(Stored data)
-*-*-
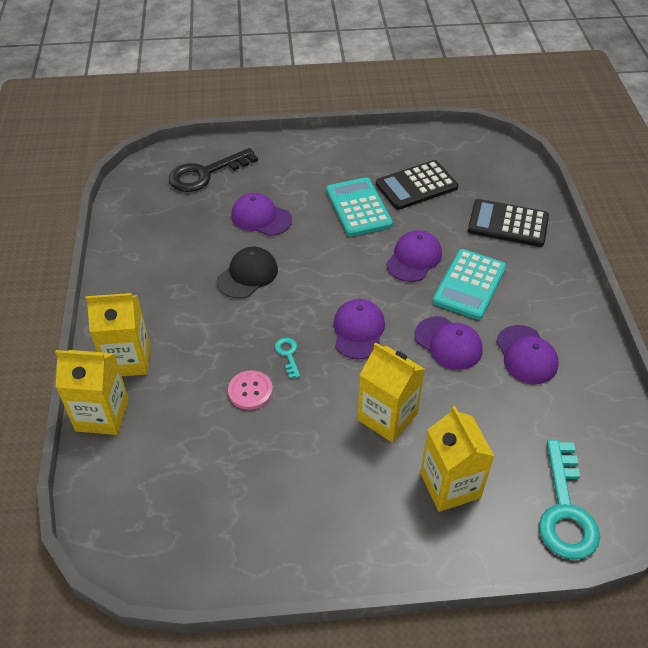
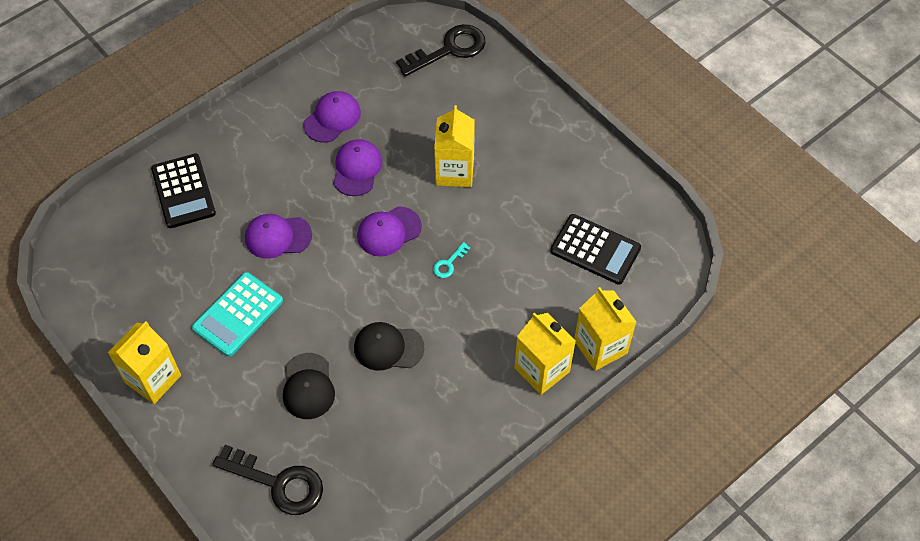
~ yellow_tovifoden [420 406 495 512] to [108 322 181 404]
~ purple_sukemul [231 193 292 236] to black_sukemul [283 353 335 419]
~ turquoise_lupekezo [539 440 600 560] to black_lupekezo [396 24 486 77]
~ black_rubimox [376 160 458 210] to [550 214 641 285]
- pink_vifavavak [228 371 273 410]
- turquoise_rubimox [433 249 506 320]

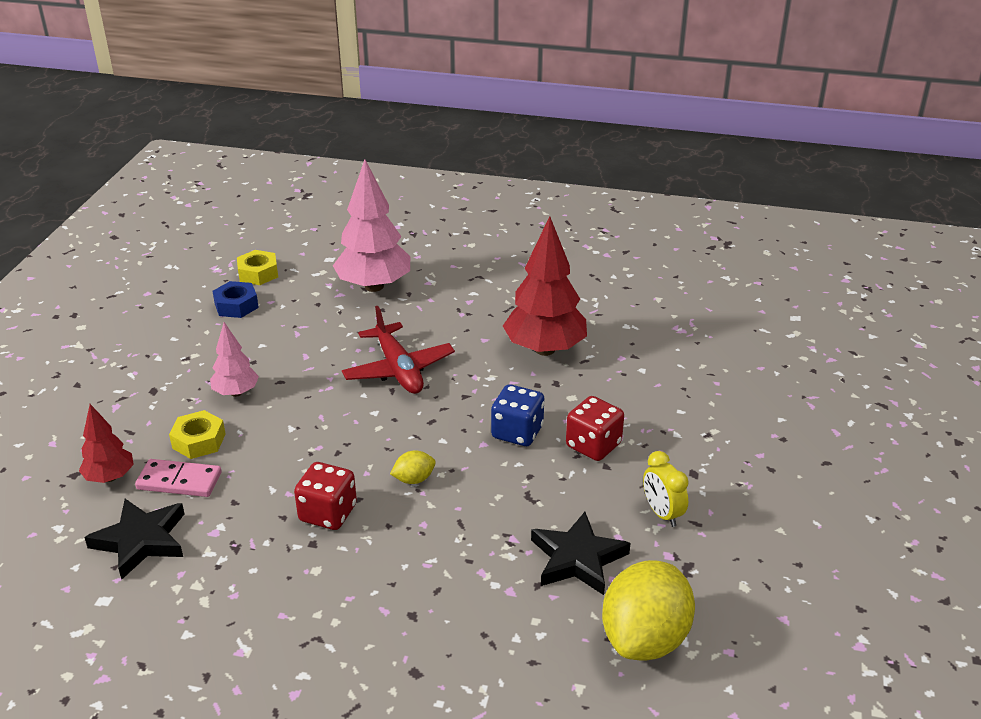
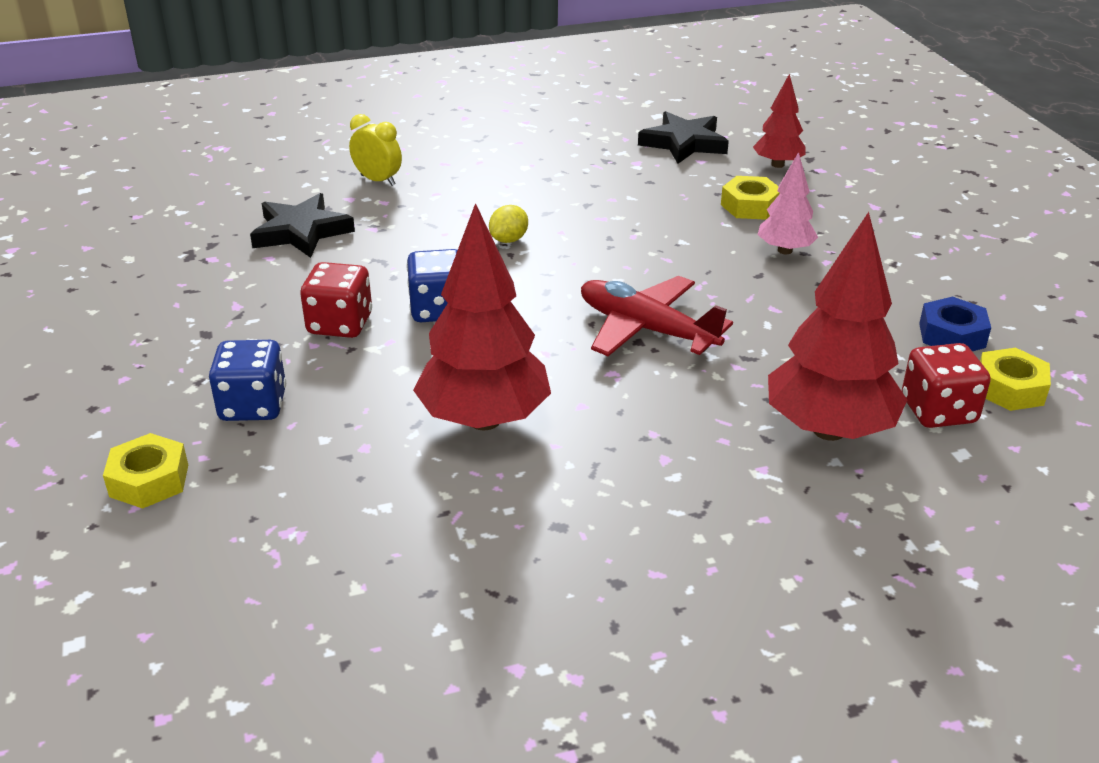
+ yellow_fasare [103 433 188 509]
+ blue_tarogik [209 340 286 421]
~ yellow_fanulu [643 451 689 527] to [349 114 402 186]
~ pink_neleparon [333 160 410 292] to red_neleparon [768 212 907 441]
~ red_tarogik [294 462 357 530] to [902 343 991 428]
- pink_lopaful [135 459 222 497]
- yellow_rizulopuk [602 560 695 661]

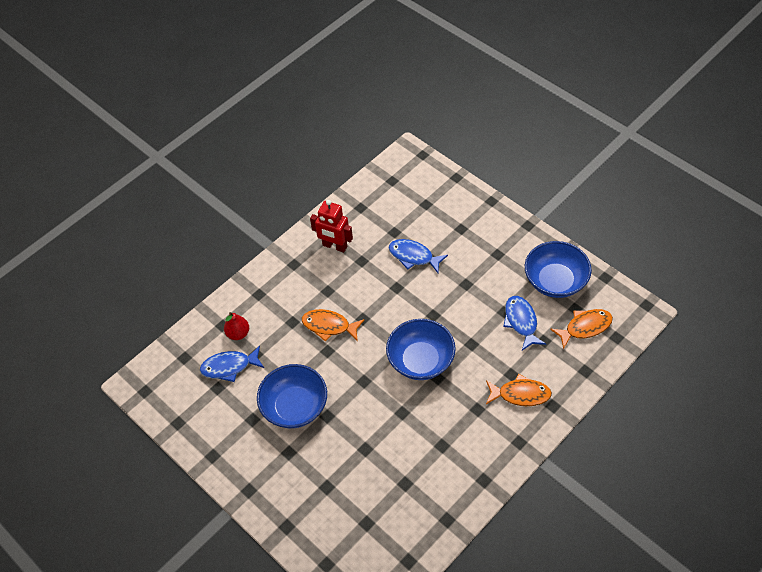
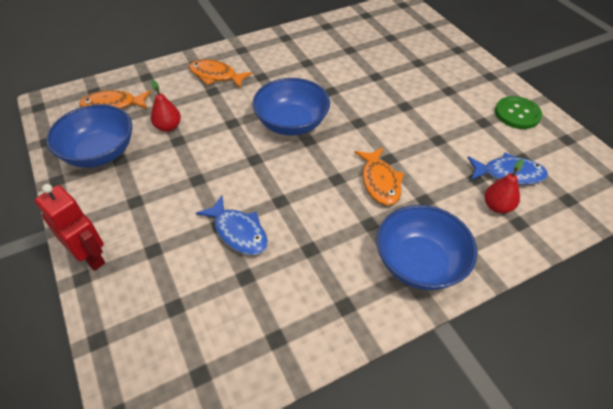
~ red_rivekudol [310 200 353 252] to [35 184 105 271]
~ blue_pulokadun [503 296 546 351] to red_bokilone [151 80 181 132]
~ orange_pulokadun [302 309 364 342] = [354 147 404 206] 45 degrees clockwise
~ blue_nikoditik [257 364 327 428] to [376 205 477 290]
+ green_vifavavak [495 96 542 129]

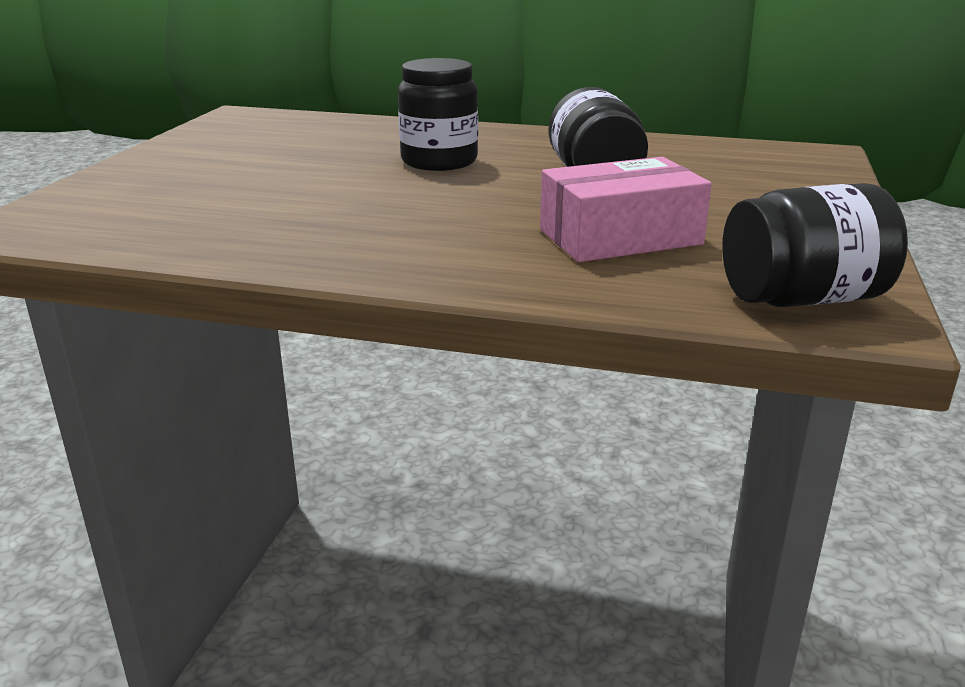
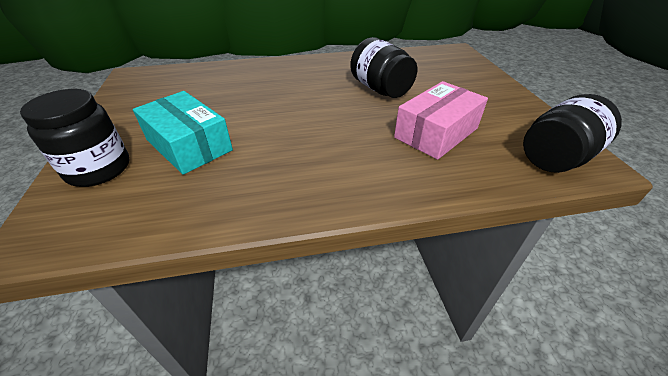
~ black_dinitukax [398 58 478 171] to [20 89 130 187]
+ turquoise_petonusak [133 91 233 175]

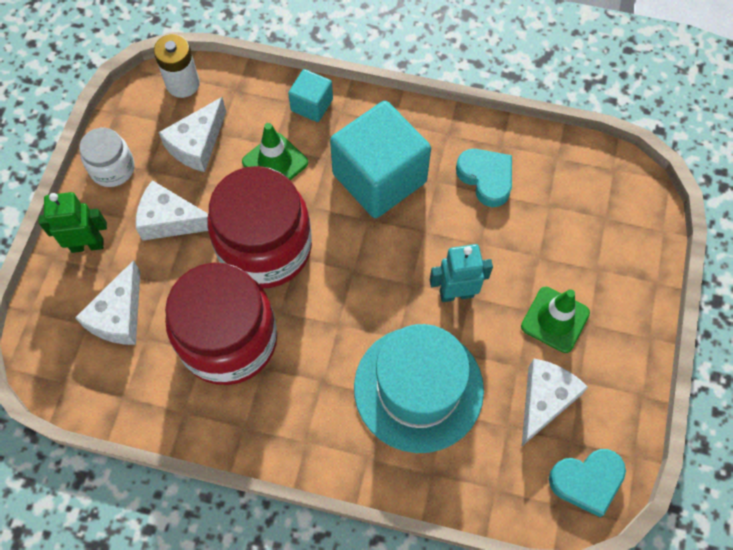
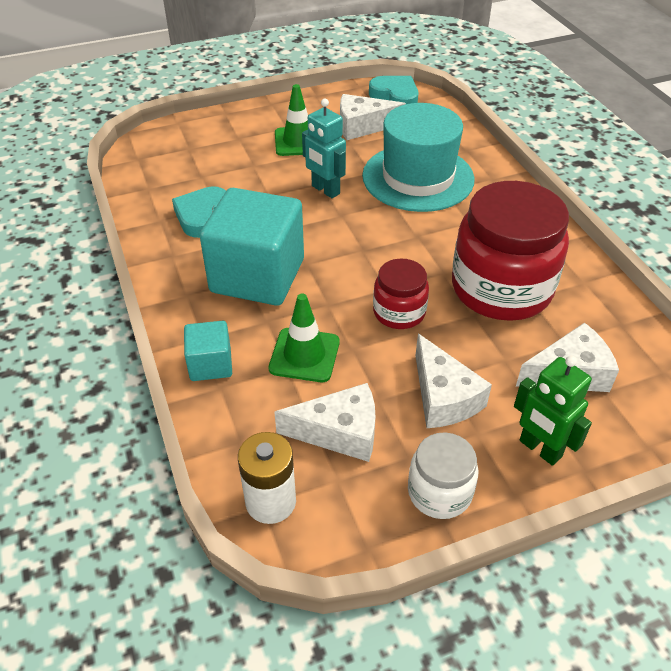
~ red_dinitukax [207 166 312 288] = [373 258 429 329] x0.50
-*-*-
▸ **Your objective**:
Extract only the lines from the line containing "353 335 419]" through the final line of the records; keep both ends and drop every picture.

▸ **Worked solution**:
~ purple_sukemul [231 193 292 236] to black_sukemul [283 353 335 419]
~ turquoise_lupekezo [539 440 600 560] to black_lupekezo [396 24 486 77]
~ black_rubimox [376 160 458 210] to [550 214 641 285]
- pink_vifavavak [228 371 273 410]
- turquoise_rubimox [433 249 506 320]

+ yellow_fasare [103 433 188 509]
+ blue_tarogik [209 340 286 421]
~ yellow_fanulu [643 451 689 527] to [349 114 402 186]
~ pink_neleparon [333 160 410 292] to red_neleparon [768 212 907 441]
~ red_tarogik [294 462 357 530] to [902 343 991 428]
- pink_lopaful [135 459 222 497]
- yellow_rizulopuk [602 560 695 661]

~ red_rivekudol [310 200 353 252] to [35 184 105 271]
~ blue_pulokadun [503 296 546 351] to red_bokilone [151 80 181 132]
~ orange_pulokadun [302 309 364 342] = [354 147 404 206] 45 degrees clockwise
~ blue_nikoditik [257 364 327 428] to [376 205 477 290]
+ green_vifavavak [495 96 542 129]

~ black_dinitukax [398 58 478 171] to [20 89 130 187]
+ turquoise_petonusak [133 91 233 175]

~ red_dinitukax [207 166 312 288] = [373 258 429 329] x0.50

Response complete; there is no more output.